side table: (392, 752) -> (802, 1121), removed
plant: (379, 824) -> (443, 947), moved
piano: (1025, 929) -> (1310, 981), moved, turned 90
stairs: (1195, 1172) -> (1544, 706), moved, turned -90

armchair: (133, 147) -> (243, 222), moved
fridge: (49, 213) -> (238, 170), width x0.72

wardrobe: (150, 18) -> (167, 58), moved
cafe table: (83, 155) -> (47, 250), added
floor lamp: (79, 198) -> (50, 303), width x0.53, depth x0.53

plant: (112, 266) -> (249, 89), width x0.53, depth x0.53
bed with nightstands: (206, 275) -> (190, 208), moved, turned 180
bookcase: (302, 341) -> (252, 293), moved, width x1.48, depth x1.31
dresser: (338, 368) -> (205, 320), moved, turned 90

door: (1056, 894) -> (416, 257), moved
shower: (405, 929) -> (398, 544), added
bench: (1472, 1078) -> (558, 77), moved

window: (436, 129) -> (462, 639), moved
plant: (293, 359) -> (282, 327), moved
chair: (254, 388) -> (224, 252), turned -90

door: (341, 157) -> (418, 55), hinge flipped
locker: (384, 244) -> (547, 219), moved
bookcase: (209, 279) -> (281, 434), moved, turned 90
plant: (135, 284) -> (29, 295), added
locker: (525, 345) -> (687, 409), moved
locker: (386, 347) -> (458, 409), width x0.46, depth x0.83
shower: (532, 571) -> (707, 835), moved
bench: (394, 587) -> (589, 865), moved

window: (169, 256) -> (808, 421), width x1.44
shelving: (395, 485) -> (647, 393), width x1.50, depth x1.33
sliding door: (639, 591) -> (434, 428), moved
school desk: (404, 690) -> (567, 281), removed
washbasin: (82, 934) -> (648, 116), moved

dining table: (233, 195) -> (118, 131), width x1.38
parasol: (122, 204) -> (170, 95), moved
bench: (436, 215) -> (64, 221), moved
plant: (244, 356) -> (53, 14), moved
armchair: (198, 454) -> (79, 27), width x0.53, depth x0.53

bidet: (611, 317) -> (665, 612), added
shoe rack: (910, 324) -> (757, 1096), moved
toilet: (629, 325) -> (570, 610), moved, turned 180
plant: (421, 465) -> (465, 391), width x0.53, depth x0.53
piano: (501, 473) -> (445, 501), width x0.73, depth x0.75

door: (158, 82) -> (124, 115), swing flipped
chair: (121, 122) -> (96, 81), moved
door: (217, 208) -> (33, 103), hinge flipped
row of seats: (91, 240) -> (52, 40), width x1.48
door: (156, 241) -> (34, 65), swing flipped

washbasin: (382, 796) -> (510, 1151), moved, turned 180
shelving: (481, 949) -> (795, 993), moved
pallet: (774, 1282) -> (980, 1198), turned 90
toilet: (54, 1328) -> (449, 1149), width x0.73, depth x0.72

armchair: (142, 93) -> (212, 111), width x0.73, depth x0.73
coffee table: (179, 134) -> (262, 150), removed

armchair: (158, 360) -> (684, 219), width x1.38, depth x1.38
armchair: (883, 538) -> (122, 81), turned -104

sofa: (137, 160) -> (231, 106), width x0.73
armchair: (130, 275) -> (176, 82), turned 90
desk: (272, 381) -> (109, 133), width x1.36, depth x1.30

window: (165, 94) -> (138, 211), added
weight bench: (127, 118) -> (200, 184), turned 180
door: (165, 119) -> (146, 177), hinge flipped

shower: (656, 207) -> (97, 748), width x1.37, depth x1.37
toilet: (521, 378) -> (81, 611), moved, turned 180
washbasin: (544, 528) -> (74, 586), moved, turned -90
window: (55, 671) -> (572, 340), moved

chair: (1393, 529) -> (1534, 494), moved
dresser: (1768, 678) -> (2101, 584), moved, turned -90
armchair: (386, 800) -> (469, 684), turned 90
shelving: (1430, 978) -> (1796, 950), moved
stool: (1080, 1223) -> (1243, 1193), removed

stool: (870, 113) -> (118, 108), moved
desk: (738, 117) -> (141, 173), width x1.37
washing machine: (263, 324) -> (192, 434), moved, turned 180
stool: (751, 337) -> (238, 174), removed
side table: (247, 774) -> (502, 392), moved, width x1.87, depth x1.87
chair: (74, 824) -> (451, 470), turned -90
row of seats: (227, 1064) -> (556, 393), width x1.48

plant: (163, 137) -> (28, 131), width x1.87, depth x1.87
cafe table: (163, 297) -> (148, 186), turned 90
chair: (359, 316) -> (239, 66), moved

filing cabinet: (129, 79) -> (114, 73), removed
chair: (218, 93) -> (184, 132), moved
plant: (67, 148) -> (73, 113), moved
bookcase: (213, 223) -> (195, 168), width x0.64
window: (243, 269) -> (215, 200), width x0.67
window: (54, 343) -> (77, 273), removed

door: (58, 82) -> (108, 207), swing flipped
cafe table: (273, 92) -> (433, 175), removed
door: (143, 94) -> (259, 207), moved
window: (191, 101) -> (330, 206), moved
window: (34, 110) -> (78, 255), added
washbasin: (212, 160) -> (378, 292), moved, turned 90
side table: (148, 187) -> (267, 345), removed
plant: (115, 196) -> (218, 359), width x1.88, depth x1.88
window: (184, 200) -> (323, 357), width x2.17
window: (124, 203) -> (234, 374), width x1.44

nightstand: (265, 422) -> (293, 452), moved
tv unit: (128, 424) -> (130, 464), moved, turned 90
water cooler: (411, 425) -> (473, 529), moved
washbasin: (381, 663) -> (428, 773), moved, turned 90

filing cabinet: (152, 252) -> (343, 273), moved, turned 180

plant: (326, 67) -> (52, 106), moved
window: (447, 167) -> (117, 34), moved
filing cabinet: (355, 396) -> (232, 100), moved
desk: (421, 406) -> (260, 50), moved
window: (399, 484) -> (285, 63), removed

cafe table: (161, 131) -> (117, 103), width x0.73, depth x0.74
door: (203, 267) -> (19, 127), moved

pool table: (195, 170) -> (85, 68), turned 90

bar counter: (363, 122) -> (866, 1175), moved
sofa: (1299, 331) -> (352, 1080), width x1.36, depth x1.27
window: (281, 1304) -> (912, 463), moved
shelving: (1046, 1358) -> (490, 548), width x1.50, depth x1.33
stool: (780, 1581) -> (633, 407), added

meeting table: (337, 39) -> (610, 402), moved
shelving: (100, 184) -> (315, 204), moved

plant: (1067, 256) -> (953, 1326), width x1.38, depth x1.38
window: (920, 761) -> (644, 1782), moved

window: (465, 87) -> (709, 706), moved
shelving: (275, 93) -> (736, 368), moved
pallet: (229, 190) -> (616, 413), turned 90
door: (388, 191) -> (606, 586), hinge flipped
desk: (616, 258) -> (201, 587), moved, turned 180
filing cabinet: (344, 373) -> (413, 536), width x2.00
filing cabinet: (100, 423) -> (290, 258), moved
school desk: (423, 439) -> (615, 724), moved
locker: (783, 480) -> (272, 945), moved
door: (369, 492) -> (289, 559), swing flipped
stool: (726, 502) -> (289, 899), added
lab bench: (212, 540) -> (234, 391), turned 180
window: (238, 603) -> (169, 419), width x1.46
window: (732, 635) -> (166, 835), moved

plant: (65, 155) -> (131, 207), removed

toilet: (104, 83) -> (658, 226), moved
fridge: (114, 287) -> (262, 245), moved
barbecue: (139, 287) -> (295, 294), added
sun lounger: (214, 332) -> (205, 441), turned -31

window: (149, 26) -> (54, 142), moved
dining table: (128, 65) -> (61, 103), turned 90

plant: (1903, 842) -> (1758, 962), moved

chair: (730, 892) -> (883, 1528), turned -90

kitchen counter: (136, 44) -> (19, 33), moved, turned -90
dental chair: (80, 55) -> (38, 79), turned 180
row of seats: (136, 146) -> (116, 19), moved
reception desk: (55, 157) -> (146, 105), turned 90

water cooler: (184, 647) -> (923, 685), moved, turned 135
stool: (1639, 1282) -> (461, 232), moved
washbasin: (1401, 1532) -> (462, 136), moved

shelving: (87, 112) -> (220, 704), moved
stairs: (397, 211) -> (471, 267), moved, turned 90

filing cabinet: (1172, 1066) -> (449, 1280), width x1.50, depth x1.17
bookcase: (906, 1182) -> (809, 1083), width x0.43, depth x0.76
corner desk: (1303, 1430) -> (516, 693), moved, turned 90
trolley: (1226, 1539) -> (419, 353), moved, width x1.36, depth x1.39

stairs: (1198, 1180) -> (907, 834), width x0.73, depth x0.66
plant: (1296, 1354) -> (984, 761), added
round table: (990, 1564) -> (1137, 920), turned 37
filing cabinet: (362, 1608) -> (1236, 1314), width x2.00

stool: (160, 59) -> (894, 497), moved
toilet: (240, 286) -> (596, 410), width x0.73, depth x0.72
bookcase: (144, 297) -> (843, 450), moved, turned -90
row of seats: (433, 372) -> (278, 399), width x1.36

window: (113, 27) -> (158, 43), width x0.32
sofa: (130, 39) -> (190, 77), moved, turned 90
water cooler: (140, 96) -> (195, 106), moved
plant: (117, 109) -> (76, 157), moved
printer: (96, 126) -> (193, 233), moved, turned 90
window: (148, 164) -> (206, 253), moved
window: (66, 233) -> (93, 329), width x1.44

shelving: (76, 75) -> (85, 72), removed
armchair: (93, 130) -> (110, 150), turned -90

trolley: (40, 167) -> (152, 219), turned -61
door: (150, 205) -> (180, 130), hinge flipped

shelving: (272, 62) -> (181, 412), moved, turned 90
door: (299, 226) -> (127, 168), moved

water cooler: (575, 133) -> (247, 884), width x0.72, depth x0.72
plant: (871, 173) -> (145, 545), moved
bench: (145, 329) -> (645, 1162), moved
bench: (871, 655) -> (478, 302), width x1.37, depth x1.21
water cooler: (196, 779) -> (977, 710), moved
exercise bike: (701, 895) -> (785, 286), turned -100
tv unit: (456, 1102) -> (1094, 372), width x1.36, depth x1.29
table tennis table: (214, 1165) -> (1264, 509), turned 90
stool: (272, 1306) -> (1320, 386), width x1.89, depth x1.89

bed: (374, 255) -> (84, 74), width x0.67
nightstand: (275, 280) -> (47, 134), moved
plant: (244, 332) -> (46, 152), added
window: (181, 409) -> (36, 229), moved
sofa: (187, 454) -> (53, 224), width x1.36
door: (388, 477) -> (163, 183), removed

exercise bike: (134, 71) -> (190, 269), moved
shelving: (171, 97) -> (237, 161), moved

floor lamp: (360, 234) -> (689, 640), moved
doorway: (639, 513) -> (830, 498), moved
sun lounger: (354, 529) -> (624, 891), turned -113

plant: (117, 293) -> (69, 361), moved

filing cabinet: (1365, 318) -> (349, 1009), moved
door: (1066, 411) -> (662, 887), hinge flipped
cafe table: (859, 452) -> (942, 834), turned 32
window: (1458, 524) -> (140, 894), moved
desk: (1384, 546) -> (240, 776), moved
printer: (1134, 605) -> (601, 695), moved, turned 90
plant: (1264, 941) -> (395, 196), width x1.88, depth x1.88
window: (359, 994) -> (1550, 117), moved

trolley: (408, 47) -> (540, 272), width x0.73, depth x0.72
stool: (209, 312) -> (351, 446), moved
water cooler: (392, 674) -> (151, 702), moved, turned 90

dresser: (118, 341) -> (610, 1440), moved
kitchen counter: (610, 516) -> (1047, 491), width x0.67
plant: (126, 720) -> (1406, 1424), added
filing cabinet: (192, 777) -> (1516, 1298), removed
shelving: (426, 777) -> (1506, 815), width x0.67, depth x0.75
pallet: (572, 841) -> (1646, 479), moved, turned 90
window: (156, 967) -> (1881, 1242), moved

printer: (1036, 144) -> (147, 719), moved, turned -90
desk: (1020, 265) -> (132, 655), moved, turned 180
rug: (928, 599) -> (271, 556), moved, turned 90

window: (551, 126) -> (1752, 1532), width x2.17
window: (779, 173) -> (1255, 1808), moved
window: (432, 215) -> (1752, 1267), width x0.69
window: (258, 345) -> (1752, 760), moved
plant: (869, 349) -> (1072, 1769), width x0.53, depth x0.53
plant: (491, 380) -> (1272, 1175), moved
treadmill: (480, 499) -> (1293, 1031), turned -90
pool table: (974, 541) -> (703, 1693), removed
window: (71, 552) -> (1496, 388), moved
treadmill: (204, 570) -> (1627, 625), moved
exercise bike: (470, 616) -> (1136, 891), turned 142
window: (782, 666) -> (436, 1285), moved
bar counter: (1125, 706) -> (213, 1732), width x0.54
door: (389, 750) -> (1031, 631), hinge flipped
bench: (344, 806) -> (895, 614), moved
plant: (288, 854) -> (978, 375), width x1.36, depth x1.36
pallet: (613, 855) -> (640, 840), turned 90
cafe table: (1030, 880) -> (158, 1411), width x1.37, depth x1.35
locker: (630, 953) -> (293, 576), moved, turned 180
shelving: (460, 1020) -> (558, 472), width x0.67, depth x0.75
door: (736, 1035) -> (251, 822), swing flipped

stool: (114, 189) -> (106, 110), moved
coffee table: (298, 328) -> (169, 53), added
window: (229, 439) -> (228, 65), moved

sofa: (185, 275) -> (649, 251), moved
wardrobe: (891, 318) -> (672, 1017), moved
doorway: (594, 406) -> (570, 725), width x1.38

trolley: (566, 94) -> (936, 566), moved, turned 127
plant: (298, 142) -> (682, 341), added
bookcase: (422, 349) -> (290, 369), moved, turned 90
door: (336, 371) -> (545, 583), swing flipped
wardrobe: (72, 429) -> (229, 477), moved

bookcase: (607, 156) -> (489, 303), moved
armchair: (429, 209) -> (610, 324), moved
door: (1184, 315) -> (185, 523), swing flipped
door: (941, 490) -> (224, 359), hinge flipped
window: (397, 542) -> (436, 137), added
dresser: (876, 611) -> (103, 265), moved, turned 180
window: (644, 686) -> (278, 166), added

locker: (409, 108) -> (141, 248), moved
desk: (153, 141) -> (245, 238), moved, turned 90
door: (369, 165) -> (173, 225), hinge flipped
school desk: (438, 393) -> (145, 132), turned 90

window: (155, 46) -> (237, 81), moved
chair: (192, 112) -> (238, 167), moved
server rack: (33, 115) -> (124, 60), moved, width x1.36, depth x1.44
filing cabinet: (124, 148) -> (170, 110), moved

:::::

Exercise prompt:
What you retype should run from the first line of the entries above through the line containing "shower: (405, 929) -> (398, 544), added", exactly and in full.

Solution below:
side table: (392, 752) -> (802, 1121), removed
plant: (379, 824) -> (443, 947), moved
piano: (1025, 929) -> (1310, 981), moved, turned 90
stairs: (1195, 1172) -> (1544, 706), moved, turned -90

armchair: (133, 147) -> (243, 222), moved
fridge: (49, 213) -> (238, 170), width x0.72

wardrobe: (150, 18) -> (167, 58), moved
cafe table: (83, 155) -> (47, 250), added
floor lamp: (79, 198) -> (50, 303), width x0.53, depth x0.53

plant: (112, 266) -> (249, 89), width x0.53, depth x0.53
bed with nightstands: (206, 275) -> (190, 208), moved, turned 180
bookcase: (302, 341) -> (252, 293), moved, width x1.48, depth x1.31
dresser: (338, 368) -> (205, 320), moved, turned 90

door: (1056, 894) -> (416, 257), moved
shower: (405, 929) -> (398, 544), added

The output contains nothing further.